## EXERCISE BRIEF:
Write again exactly the lines in the listing below, starting at the line with "R3: 7.5k (DGND, SIG2) -> 7.5k (DGND, VCC)" and ending at the line with "U8: XNOR 74HC266", both included. Pictures are not copied.

------

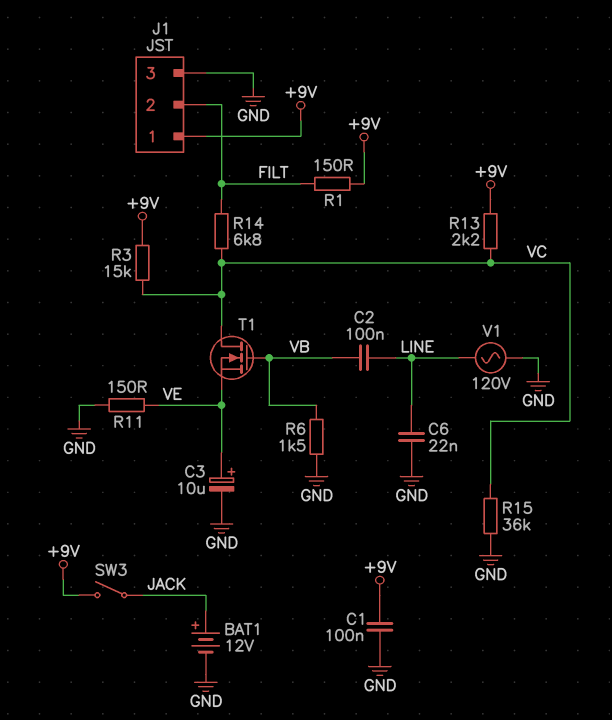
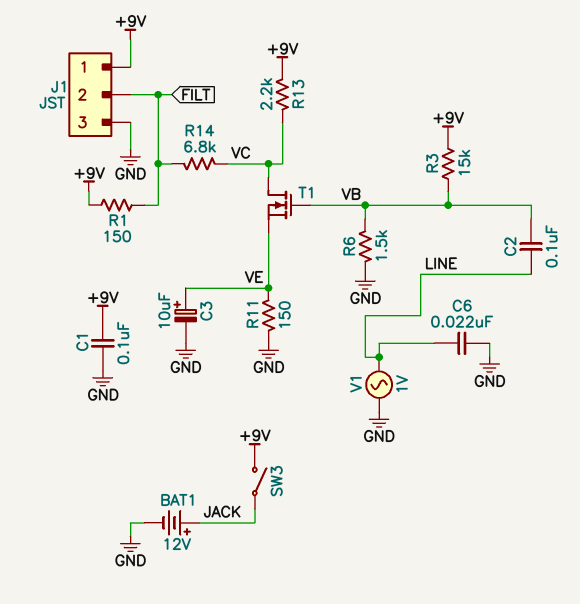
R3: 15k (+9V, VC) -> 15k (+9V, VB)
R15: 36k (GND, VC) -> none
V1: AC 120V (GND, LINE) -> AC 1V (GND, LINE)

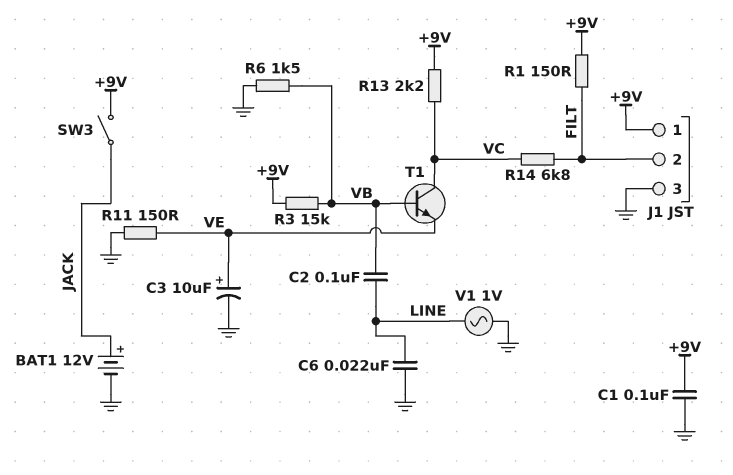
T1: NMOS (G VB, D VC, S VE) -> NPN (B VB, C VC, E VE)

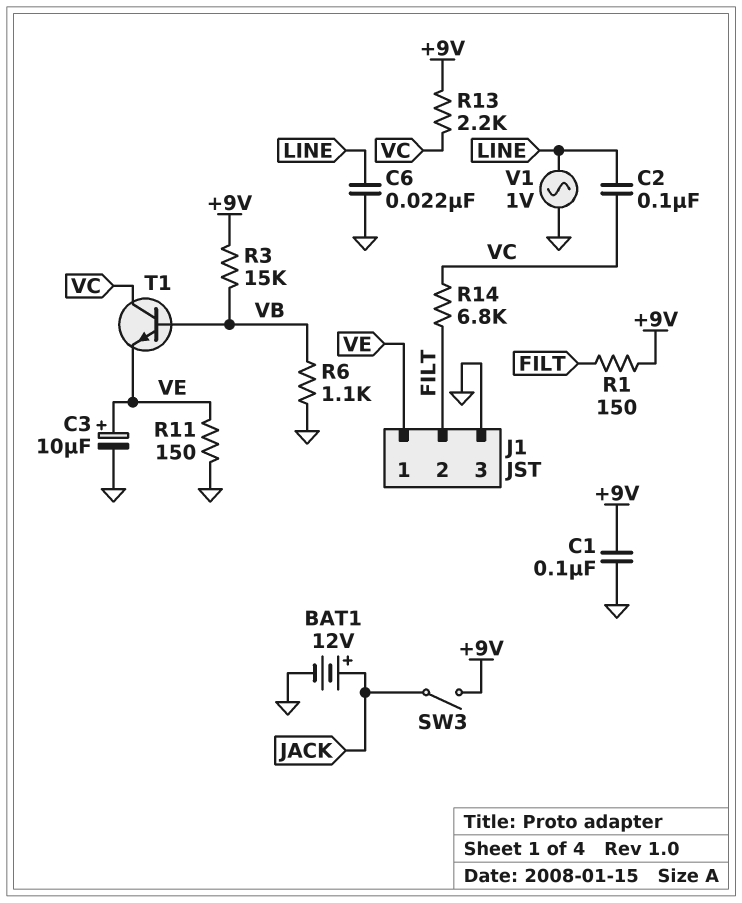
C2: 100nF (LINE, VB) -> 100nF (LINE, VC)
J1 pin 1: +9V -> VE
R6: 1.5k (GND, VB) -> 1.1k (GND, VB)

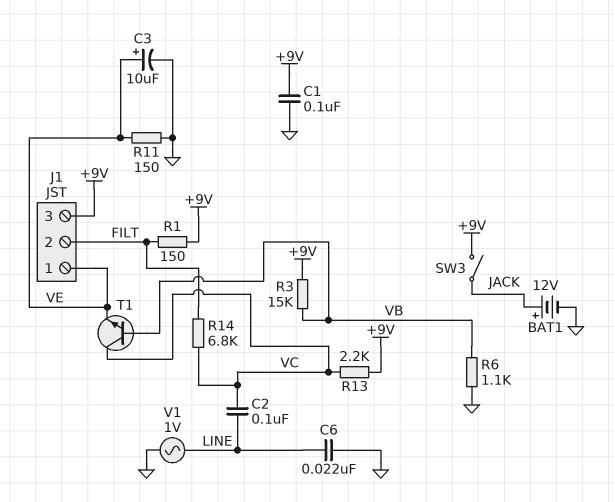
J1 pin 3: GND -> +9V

------

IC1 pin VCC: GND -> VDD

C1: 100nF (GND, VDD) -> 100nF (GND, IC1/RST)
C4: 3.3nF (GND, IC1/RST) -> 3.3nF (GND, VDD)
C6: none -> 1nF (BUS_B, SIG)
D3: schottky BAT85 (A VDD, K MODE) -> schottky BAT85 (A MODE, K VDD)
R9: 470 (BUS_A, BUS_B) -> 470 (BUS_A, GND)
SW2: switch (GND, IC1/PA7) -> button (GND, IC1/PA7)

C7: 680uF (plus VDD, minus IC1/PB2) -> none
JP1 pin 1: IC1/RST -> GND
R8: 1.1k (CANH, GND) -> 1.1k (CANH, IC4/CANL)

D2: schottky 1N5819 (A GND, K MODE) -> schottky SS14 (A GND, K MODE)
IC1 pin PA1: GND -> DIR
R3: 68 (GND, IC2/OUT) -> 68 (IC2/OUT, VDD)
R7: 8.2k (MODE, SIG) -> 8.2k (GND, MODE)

------

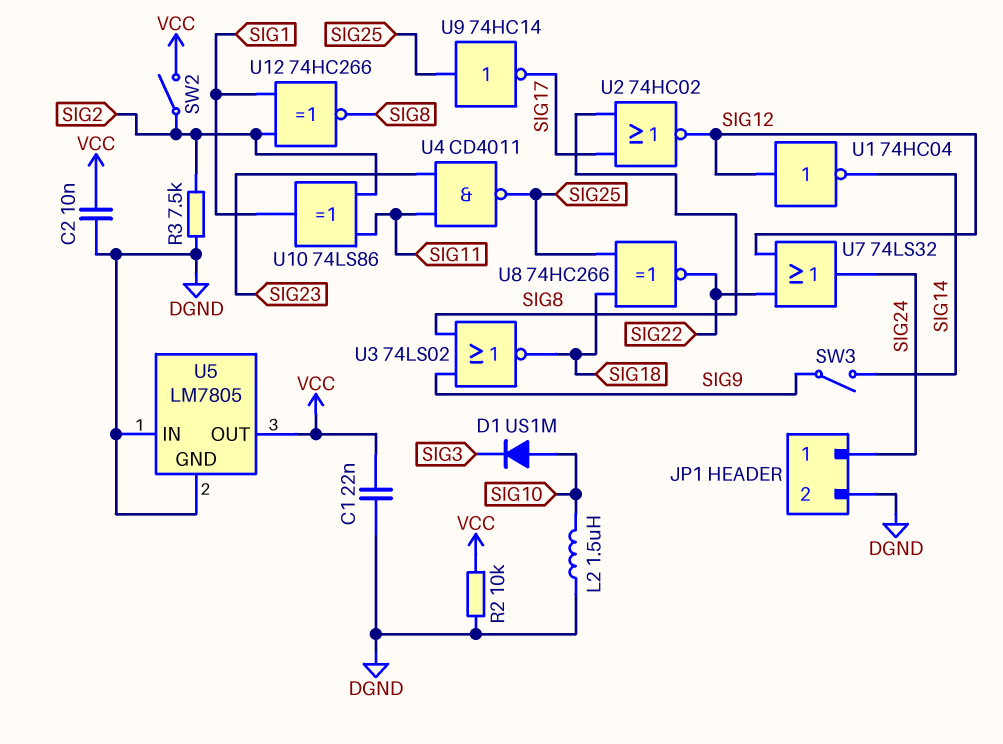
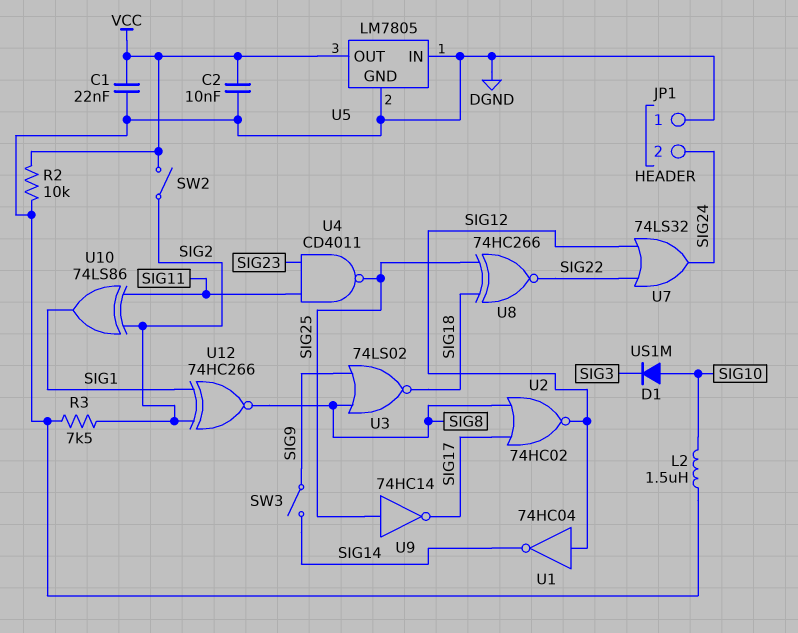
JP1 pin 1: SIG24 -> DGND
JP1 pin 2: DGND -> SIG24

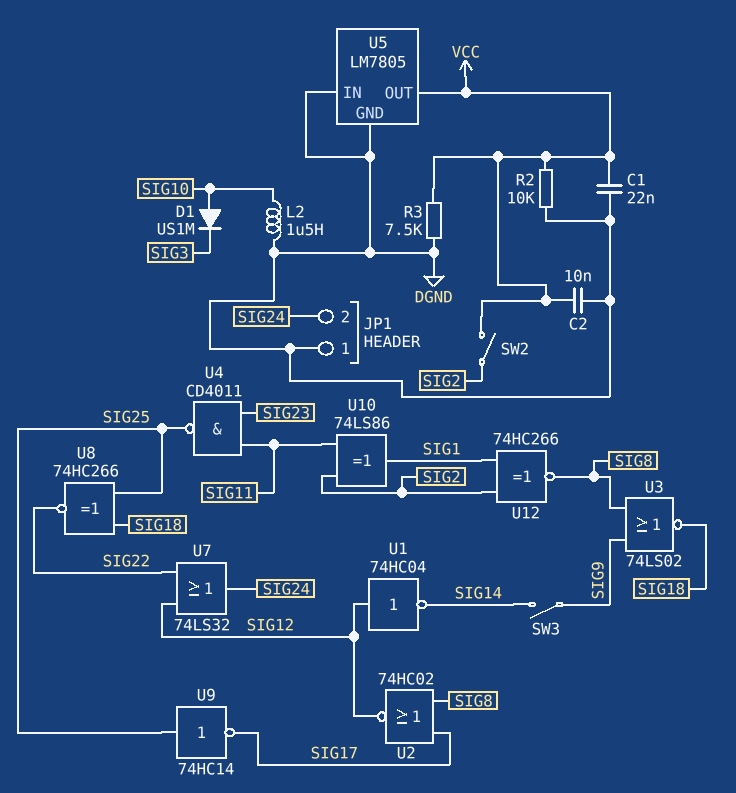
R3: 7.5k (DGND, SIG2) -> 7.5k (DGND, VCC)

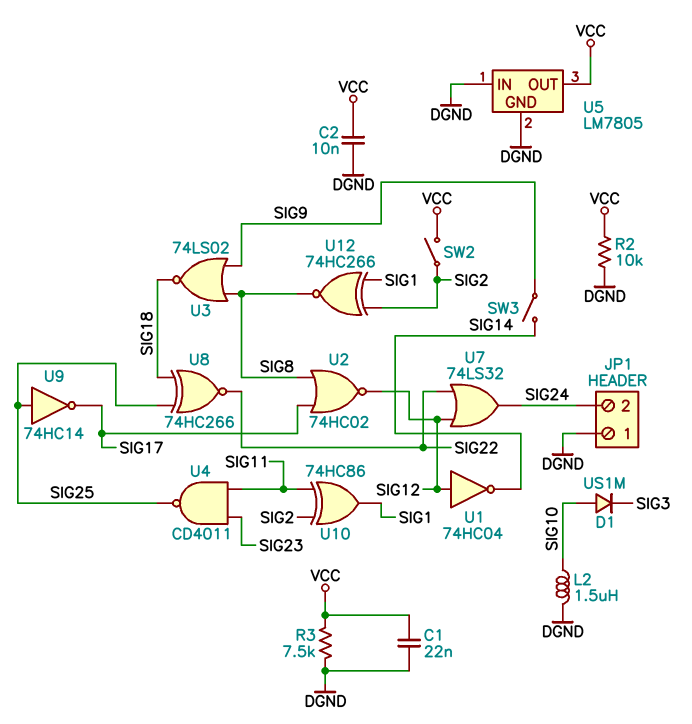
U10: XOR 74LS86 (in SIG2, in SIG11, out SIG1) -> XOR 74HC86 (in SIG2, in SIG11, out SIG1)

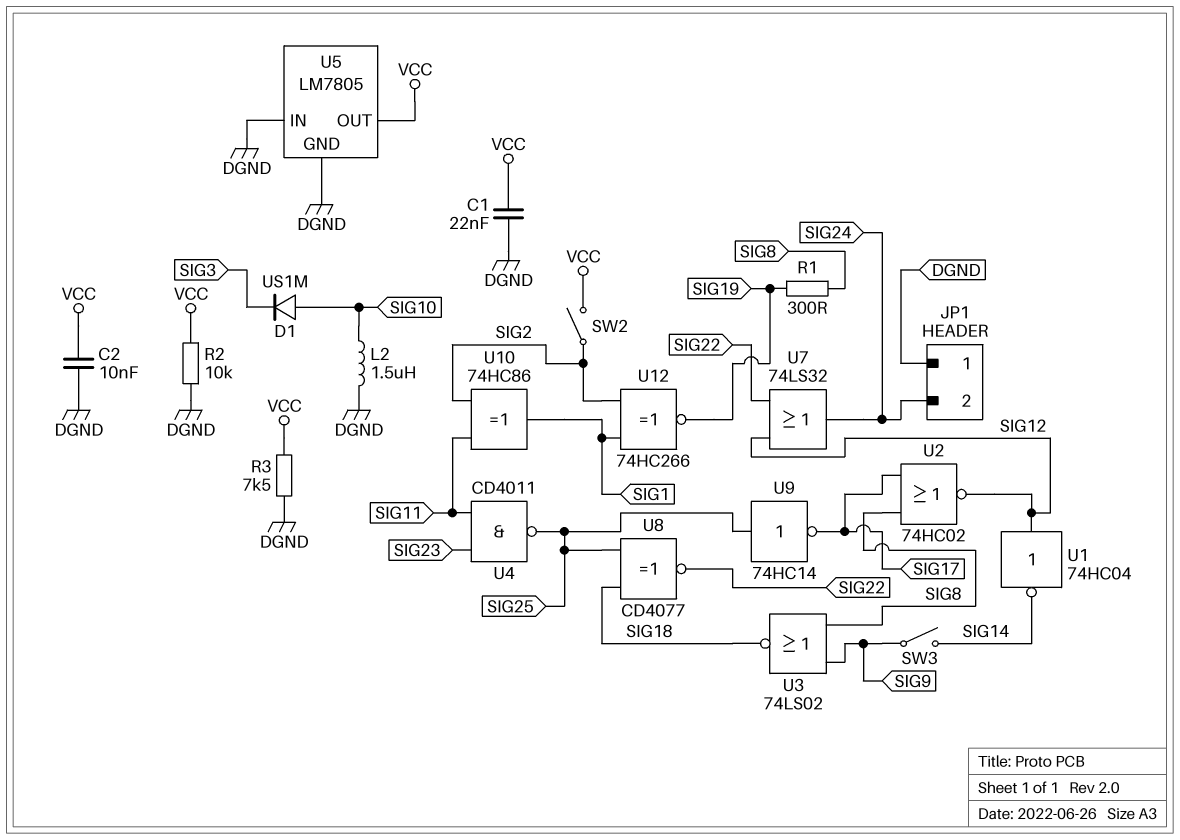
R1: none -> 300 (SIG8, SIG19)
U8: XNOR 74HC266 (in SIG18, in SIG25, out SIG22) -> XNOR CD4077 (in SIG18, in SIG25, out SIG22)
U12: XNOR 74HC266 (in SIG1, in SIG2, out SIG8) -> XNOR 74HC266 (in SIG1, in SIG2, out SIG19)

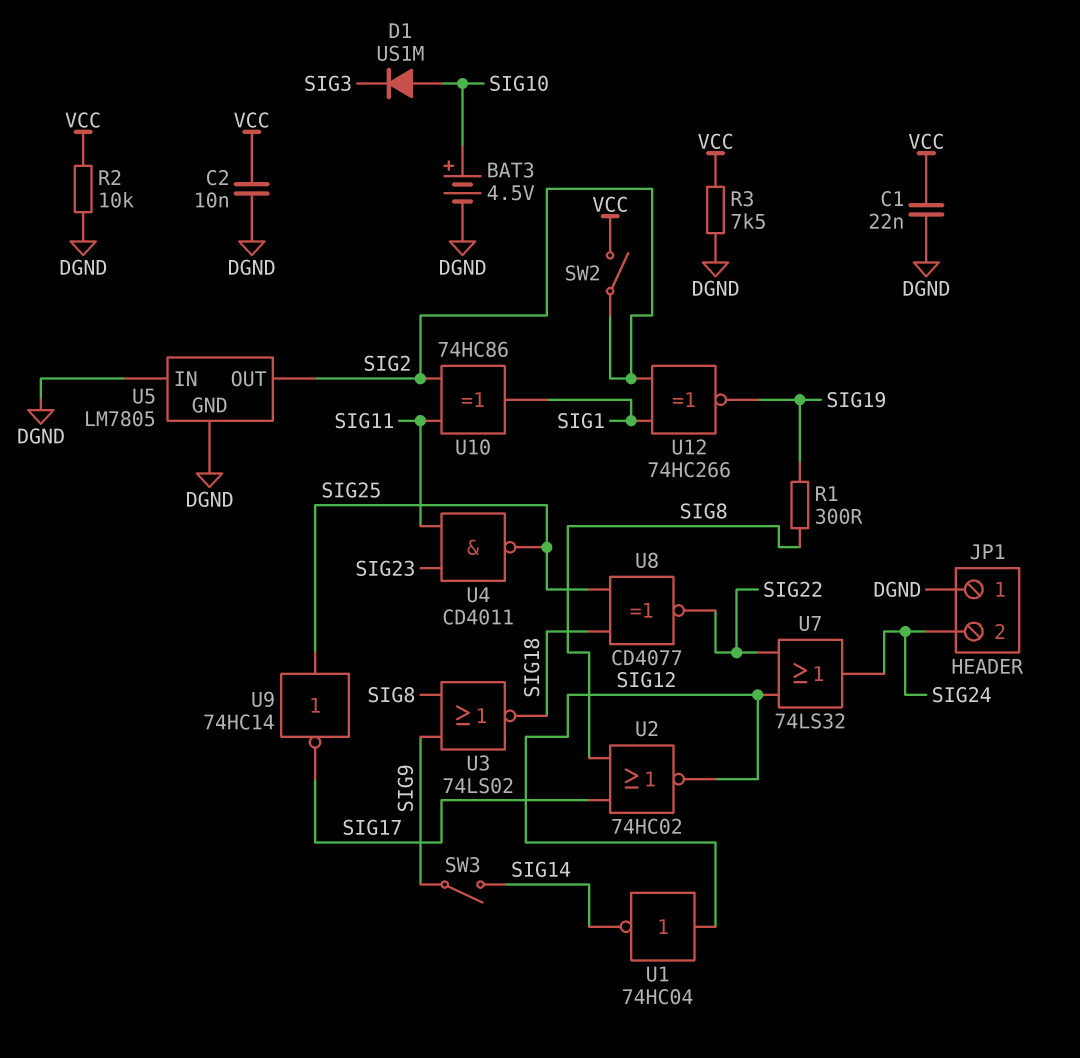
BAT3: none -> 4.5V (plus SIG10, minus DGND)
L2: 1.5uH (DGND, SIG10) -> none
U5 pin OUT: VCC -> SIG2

------

## FINISHED TASK:
R3: 7.5k (DGND, SIG2) -> 7.5k (DGND, VCC)

U10: XOR 74LS86 (in SIG2, in SIG11, out SIG1) -> XOR 74HC86 (in SIG2, in SIG11, out SIG1)

R1: none -> 300 (SIG8, SIG19)
U8: XNOR 74HC266 (in SIG18, in SIG25, out SIG22) -> XNOR CD4077 (in SIG18, in SIG25, out SIG22)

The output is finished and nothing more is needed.